*Problem statement*. The answer should hold every line of the listing, unchanged and free of images.

*Given records*.

----

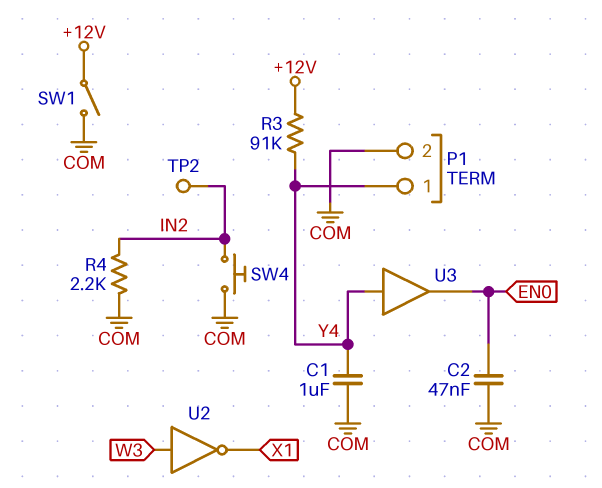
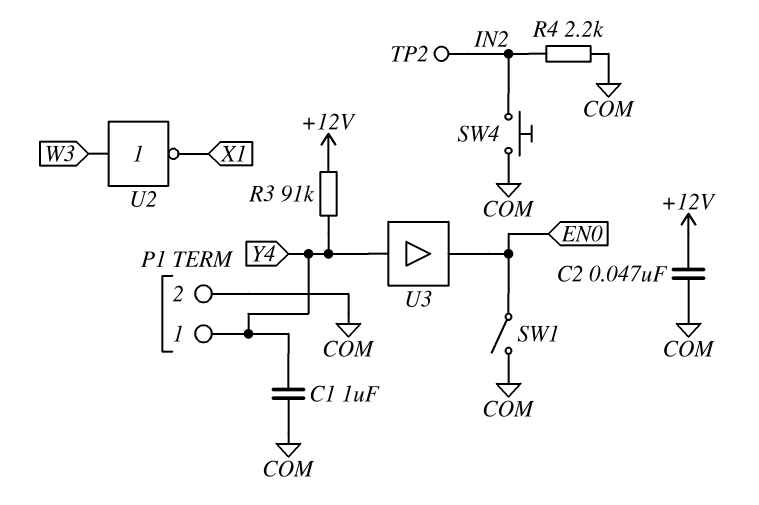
C2: 47nF (COM, EN0) -> 47nF (+12V, COM)
SW1: switch (+12V, COM) -> switch (COM, EN0)

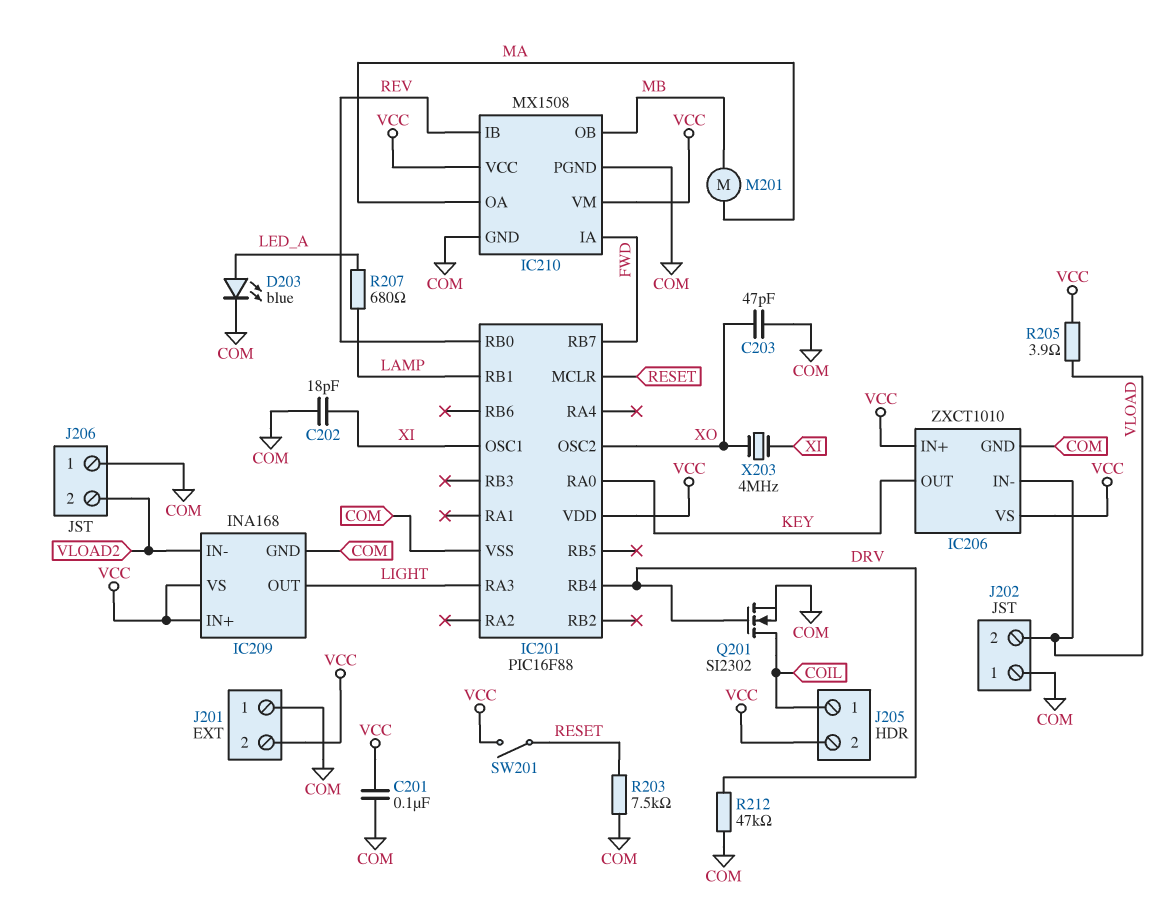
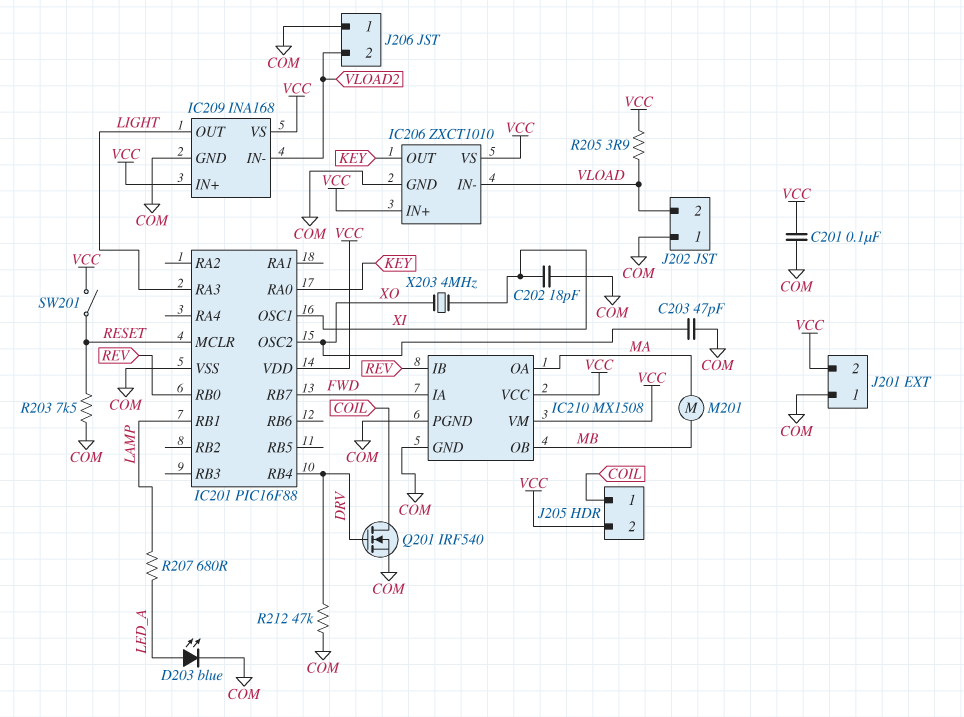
Q201: NMOS SI2302 (G DRV, D COIL, S COM) -> NMOS IRF540 (G DRV, D COIL, S COM)

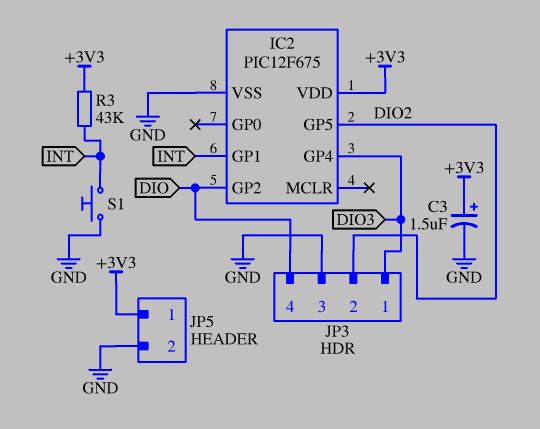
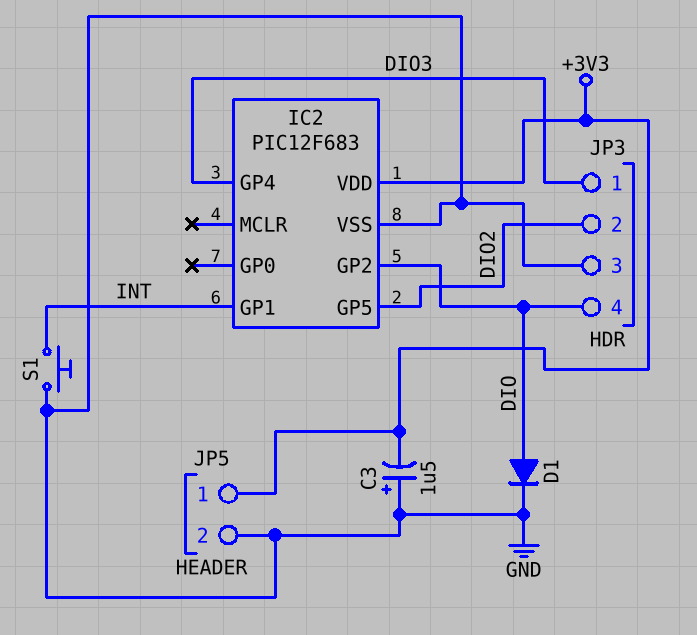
C3: 1.5uF (plus +3V3, minus GND) -> 1.5uF (plus GND, minus +3V3)
D1: none -> diode (A DIO, K GND)
IC2: PIC12F675 -> PIC12F683
R3: 43k (+3V3, INT) -> none

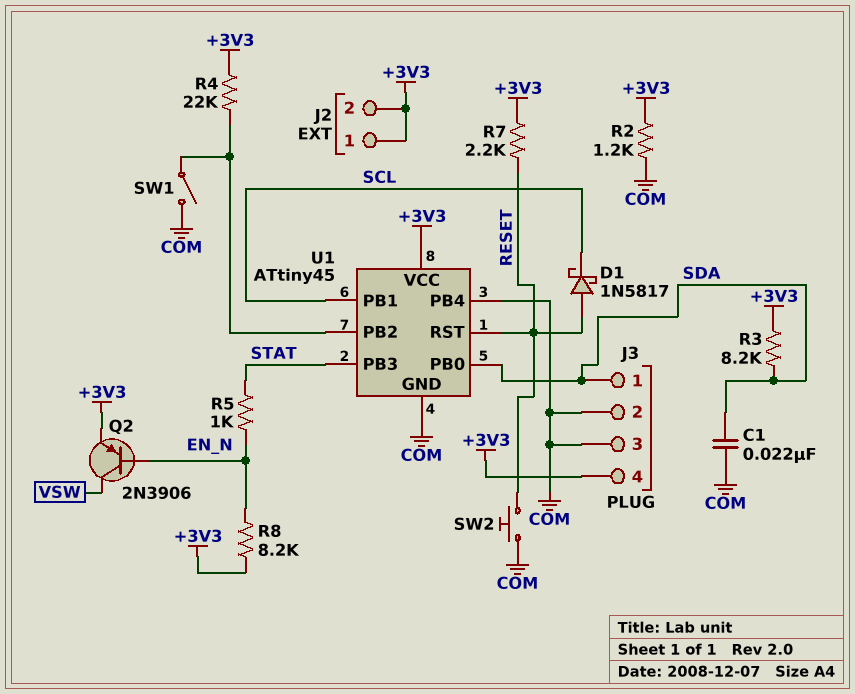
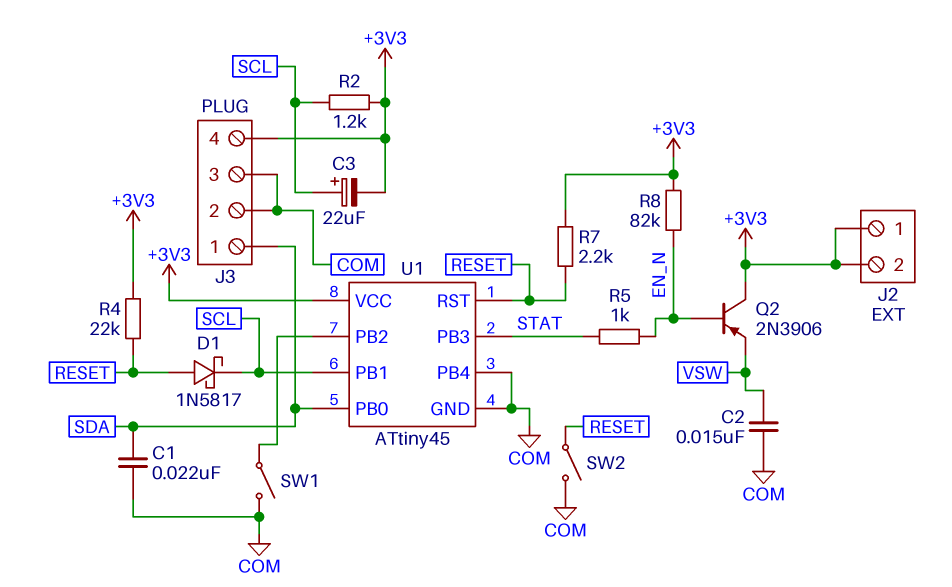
C2: none -> 15nF (COM, VSW)
C3: none -> 22uF (plus SCL, minus +3V3)
Q2: PNP 2N3906 (B EN_N, C VSW, E +3V3) -> PNP 2N3906 (B EN_N, C +3V3, E VSW)
R2: 1.2k (+3V3, COM) -> 1.2k (+3V3, SCL)
R3: 8.2k (+3V3, SDA) -> none
R4: 22k (+3V3, U1/PB2) -> 22k (+3V3, RESET)
R8: 8.2k (+3V3, EN_N) -> 82k (+3V3, EN_N)
SW2: button (COM, RESET) -> switch (COM, RESET)

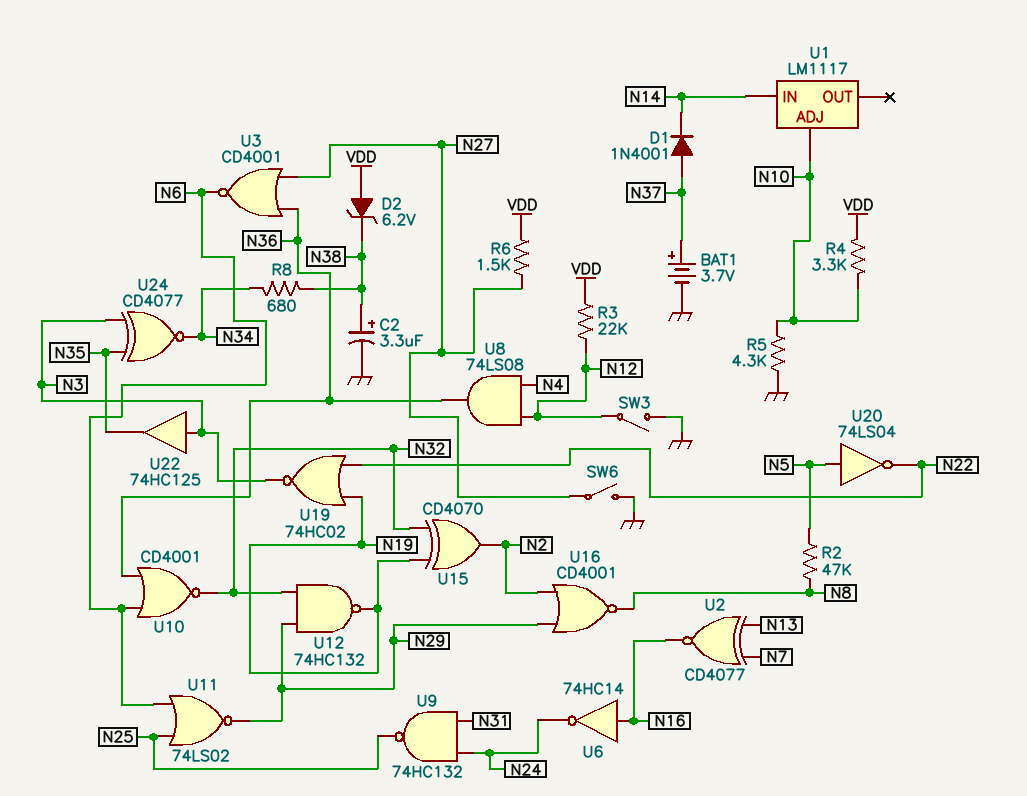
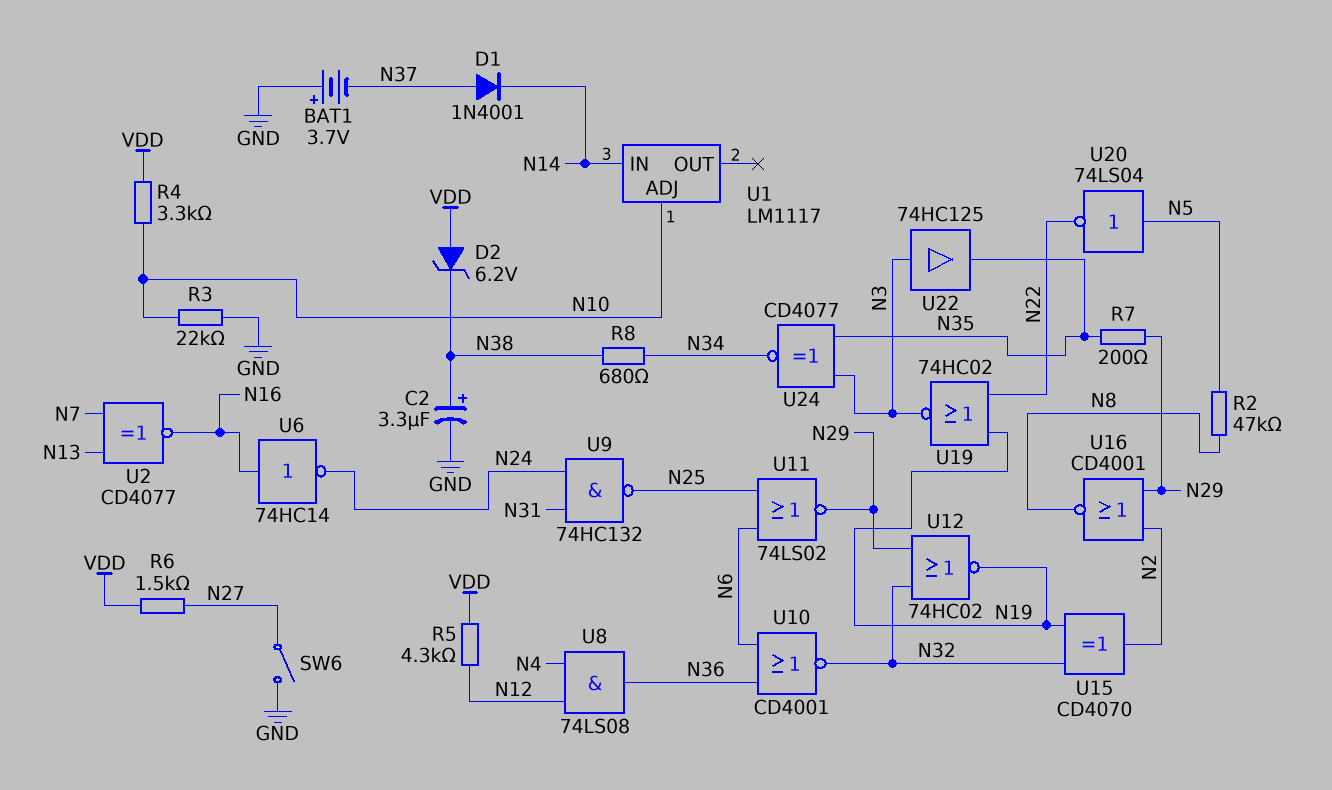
BAT1: 3.7V (plus N37, minus GND) -> 3.7V (plus GND, minus N37)
R3: 22k (N12, VDD) -> 22k (GND, N10)
R5: 4.3k (GND, N10) -> 4.3k (N12, VDD)
R7: none -> 200 (N29, N35)
SW3: switch (GND, N12) -> none
U3: NOR CD4001 (in N27, in N36, out N6) -> none
U12: NAND 74HC132 (in N29, in N32, out N19) -> NOR 74HC02 (in N29, in N32, out N19)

----

*Result of the task*.
C2: 47nF (COM, EN0) -> 47nF (+12V, COM)
SW1: switch (+12V, COM) -> switch (COM, EN0)

Q201: NMOS SI2302 (G DRV, D COIL, S COM) -> NMOS IRF540 (G DRV, D COIL, S COM)

C3: 1.5uF (plus +3V3, minus GND) -> 1.5uF (plus GND, minus +3V3)
D1: none -> diode (A DIO, K GND)
IC2: PIC12F675 -> PIC12F683
R3: 43k (+3V3, INT) -> none

C2: none -> 15nF (COM, VSW)
C3: none -> 22uF (plus SCL, minus +3V3)
Q2: PNP 2N3906 (B EN_N, C VSW, E +3V3) -> PNP 2N3906 (B EN_N, C +3V3, E VSW)
R2: 1.2k (+3V3, COM) -> 1.2k (+3V3, SCL)
R3: 8.2k (+3V3, SDA) -> none
R4: 22k (+3V3, U1/PB2) -> 22k (+3V3, RESET)
R8: 8.2k (+3V3, EN_N) -> 82k (+3V3, EN_N)
SW2: button (COM, RESET) -> switch (COM, RESET)

BAT1: 3.7V (plus N37, minus GND) -> 3.7V (plus GND, minus N37)
R3: 22k (N12, VDD) -> 22k (GND, N10)
R5: 4.3k (GND, N10) -> 4.3k (N12, VDD)
R7: none -> 200 (N29, N35)
SW3: switch (GND, N12) -> none
U3: NOR CD4001 (in N27, in N36, out N6) -> none
U12: NAND 74HC132 (in N29, in N32, out N19) -> NOR 74HC02 (in N29, in N32, out N19)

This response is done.